> [WHAT YOU NEED TO DO]: Rewrite the data from the start through the line containing "17: (790, 291)", replacing "zero-indexed" with "0-indexed" and changing nothing else.

> [EXTRACTED RECORDS]:
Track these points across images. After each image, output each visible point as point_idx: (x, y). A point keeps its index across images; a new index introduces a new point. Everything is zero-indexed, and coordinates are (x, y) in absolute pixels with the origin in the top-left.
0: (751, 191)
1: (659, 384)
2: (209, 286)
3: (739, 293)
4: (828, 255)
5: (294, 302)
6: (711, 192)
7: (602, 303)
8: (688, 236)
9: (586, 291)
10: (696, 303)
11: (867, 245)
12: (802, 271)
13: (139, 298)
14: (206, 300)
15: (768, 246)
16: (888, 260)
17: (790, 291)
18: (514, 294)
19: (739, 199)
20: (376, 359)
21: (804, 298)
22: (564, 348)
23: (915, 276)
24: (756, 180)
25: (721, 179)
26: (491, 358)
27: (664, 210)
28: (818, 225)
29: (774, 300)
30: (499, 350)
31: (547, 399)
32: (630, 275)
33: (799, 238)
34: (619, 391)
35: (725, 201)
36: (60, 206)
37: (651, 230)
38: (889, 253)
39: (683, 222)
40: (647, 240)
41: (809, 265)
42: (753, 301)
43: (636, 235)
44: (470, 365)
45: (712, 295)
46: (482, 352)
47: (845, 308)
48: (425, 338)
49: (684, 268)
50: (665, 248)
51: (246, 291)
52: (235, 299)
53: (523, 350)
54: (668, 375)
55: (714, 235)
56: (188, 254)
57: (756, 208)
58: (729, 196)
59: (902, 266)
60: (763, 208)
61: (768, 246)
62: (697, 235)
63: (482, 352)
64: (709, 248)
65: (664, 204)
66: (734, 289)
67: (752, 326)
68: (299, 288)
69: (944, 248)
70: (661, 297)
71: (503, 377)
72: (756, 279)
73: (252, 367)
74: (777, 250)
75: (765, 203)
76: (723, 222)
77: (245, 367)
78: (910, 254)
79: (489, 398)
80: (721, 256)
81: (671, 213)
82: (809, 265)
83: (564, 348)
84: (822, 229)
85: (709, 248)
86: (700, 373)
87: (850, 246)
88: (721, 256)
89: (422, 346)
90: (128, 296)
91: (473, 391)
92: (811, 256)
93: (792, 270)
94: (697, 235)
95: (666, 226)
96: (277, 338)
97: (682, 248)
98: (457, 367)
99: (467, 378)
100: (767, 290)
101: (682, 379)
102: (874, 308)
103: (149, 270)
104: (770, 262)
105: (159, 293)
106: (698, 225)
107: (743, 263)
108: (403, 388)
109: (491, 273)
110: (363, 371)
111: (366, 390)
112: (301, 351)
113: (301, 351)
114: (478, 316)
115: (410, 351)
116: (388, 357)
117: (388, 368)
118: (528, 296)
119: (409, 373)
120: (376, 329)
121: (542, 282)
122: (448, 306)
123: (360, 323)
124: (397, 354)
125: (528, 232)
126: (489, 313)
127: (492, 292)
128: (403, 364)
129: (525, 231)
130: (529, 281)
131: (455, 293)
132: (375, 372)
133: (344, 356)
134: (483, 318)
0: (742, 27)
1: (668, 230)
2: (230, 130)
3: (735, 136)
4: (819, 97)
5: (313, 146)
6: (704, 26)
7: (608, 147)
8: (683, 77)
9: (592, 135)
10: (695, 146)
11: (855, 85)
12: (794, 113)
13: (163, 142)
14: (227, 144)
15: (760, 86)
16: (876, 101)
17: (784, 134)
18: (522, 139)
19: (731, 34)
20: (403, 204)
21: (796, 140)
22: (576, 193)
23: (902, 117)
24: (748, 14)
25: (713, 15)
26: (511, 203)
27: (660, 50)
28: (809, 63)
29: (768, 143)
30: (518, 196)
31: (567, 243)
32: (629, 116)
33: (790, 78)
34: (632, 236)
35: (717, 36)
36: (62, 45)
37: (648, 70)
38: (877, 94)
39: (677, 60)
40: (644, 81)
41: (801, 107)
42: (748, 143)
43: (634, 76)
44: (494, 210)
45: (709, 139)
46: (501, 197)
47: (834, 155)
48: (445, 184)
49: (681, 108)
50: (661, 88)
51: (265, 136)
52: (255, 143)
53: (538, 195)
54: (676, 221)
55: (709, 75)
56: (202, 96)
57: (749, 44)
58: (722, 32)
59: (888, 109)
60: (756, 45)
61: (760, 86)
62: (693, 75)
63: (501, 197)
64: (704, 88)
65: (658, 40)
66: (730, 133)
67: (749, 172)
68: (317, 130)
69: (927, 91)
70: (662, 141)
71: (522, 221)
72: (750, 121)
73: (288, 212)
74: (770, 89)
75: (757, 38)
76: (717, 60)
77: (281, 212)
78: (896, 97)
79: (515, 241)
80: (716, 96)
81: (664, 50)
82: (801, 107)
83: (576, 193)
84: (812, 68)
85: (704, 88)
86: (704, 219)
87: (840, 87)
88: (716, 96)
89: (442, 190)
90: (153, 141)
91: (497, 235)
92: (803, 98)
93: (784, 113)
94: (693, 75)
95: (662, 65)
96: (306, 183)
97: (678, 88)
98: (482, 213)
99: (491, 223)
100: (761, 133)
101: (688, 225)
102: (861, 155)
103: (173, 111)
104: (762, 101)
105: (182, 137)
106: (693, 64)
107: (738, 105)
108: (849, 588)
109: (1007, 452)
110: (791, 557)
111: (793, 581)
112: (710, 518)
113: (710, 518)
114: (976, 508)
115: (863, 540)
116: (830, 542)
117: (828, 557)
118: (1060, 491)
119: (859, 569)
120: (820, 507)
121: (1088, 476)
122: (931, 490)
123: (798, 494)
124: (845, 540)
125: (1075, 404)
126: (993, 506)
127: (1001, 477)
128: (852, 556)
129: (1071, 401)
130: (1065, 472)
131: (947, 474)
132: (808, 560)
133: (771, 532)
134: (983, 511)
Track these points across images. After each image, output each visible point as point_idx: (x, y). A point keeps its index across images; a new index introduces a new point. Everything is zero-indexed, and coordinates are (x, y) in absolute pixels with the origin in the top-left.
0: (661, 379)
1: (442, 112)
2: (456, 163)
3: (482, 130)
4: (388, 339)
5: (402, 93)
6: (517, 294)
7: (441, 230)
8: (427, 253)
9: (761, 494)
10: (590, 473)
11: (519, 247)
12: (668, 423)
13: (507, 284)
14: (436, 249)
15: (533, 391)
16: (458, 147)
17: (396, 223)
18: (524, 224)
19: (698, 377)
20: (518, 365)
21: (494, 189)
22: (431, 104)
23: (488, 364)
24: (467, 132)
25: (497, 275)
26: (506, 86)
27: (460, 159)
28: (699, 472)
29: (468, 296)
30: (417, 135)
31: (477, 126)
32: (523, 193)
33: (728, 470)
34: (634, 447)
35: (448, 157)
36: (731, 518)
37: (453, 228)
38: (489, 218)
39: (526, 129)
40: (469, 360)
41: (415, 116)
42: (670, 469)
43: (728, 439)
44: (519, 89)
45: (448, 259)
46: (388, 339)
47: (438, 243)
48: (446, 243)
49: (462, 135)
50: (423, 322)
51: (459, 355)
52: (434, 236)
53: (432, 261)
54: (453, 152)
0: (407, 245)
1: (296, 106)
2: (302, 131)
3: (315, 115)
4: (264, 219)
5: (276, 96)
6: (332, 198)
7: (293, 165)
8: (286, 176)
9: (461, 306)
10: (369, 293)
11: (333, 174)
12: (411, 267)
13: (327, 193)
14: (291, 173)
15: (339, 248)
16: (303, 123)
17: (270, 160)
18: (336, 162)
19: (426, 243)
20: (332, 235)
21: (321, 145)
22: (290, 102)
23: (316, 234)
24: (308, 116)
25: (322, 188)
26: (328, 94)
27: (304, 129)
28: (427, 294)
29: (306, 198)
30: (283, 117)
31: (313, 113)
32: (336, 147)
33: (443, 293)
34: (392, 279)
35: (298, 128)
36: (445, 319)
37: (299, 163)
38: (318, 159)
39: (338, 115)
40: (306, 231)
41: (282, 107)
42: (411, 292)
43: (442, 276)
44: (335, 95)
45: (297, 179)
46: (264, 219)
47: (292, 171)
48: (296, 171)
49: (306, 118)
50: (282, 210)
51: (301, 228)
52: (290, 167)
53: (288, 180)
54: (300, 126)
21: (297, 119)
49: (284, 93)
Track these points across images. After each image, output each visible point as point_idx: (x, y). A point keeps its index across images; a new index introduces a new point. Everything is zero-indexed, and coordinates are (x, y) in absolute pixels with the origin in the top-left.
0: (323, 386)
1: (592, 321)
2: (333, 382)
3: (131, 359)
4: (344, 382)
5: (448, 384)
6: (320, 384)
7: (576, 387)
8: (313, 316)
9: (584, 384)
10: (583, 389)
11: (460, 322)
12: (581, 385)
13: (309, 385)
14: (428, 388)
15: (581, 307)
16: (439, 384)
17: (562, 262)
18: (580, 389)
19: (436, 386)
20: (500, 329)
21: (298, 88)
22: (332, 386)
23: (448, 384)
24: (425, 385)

> [EXPECTED ANSWER]:
Track these points across images. After each image, output each visible point as point_idx: (x, y). A point keeps its index across images; a new index introduces a new point. Everything is 0-indexed, and coordinates are (x, y) in absolute pixels with the origin in the top-left.
0: (751, 191)
1: (659, 384)
2: (209, 286)
3: (739, 293)
4: (828, 255)
5: (294, 302)
6: (711, 192)
7: (602, 303)
8: (688, 236)
9: (586, 291)
10: (696, 303)
11: (867, 245)
12: (802, 271)
13: (139, 298)
14: (206, 300)
15: (768, 246)
16: (888, 260)
17: (790, 291)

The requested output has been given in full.